## Input material

┏━━

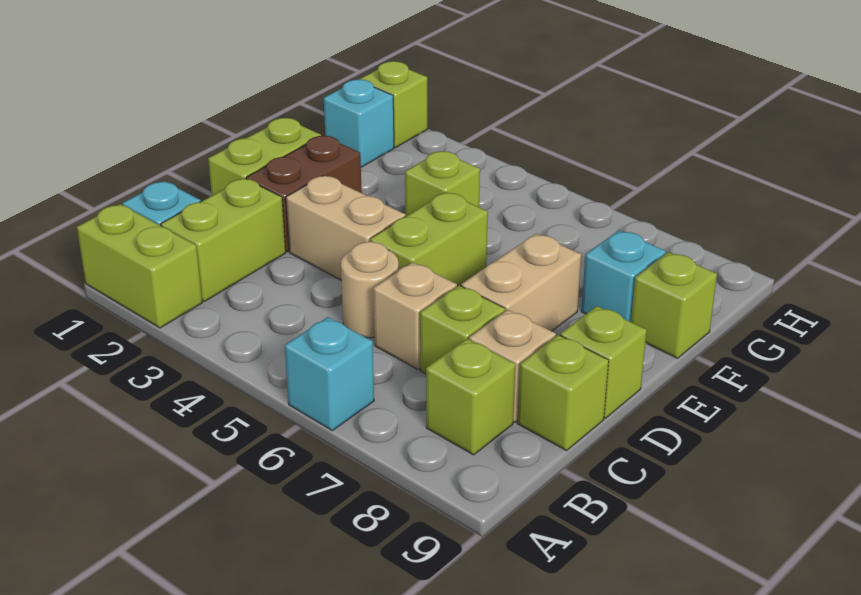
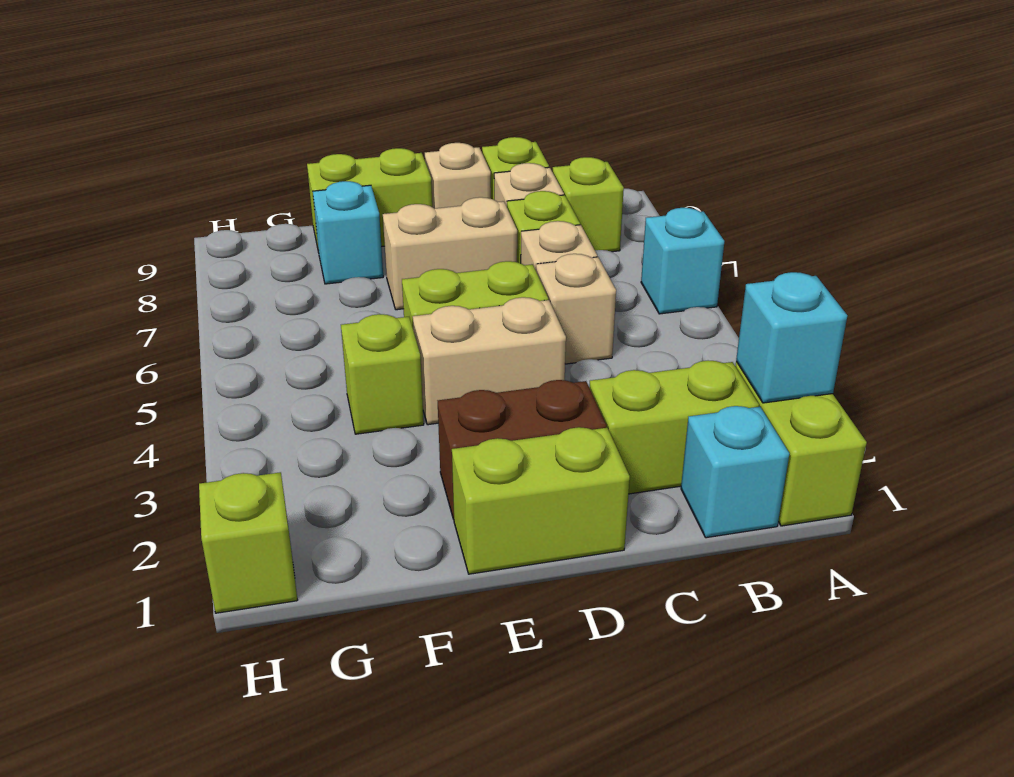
tan round brick C5 level 1 -> tan brick C5 level 1
tan brick D3:D4 level 1 -> tan brick D4:E4 level 1
lime brick D9 level 1 -> tan brick D9 level 1
lime brick F9 level 1 -> lime brick E9:F9 level 1
cyan brick G1 level 1 -> cyan brick A2 level 2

┗━━

## Work task
Search the data for "lime". Copy every line that has it.

## Solution
lime brick D9 level 1 -> tan brick D9 level 1
lime brick F9 level 1 -> lime brick E9:F9 level 1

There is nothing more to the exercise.